**Instructions for the task**
Lines from the entries below that hold "round" form the answer; copy all of them.

**Records to process**

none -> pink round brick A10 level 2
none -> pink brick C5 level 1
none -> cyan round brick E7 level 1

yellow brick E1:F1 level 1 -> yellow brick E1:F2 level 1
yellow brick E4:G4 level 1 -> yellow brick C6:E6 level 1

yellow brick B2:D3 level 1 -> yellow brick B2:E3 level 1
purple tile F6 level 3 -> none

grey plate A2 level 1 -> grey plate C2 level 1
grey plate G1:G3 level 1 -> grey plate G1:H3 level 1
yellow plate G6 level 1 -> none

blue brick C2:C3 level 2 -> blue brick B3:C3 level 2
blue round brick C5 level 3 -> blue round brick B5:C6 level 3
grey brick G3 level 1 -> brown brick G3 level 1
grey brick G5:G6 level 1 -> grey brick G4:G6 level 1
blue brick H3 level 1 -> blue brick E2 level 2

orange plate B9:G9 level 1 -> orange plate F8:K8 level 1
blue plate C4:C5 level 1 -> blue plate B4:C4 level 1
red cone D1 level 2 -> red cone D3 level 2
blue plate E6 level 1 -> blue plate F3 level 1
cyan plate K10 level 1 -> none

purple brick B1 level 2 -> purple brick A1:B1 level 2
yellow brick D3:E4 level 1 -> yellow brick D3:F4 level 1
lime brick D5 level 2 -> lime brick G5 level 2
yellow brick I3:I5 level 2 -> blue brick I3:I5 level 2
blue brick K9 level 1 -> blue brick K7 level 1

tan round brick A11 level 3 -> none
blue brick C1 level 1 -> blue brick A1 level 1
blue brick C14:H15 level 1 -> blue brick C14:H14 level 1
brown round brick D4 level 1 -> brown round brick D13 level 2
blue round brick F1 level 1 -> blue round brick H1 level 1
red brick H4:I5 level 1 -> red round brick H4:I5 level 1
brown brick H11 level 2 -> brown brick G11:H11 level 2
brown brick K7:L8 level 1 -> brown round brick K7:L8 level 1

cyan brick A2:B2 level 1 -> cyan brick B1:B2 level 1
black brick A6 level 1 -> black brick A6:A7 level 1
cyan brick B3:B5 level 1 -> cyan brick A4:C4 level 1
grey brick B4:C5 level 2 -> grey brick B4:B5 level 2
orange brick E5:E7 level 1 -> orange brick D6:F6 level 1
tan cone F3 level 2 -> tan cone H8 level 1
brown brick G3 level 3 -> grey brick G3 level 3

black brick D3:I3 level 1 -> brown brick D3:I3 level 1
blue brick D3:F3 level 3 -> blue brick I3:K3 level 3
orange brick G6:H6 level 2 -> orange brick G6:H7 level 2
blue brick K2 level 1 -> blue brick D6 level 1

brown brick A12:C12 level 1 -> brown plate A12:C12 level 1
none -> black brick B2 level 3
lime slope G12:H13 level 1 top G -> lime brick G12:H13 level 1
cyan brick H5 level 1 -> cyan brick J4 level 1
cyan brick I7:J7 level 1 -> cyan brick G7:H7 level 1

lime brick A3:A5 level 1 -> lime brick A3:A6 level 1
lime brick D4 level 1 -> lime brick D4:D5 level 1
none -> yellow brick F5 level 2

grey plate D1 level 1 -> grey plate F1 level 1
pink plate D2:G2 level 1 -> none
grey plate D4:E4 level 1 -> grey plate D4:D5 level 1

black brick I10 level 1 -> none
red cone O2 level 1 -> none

**Reply**
none -> pink round brick A10 level 2
none -> cyan round brick E7 level 1
blue round brick C5 level 3 -> blue round brick B5:C6 level 3
tan round brick A11 level 3 -> none
brown round brick D4 level 1 -> brown round brick D13 level 2
blue round brick F1 level 1 -> blue round brick H1 level 1
red brick H4:I5 level 1 -> red round brick H4:I5 level 1
brown brick K7:L8 level 1 -> brown round brick K7:L8 level 1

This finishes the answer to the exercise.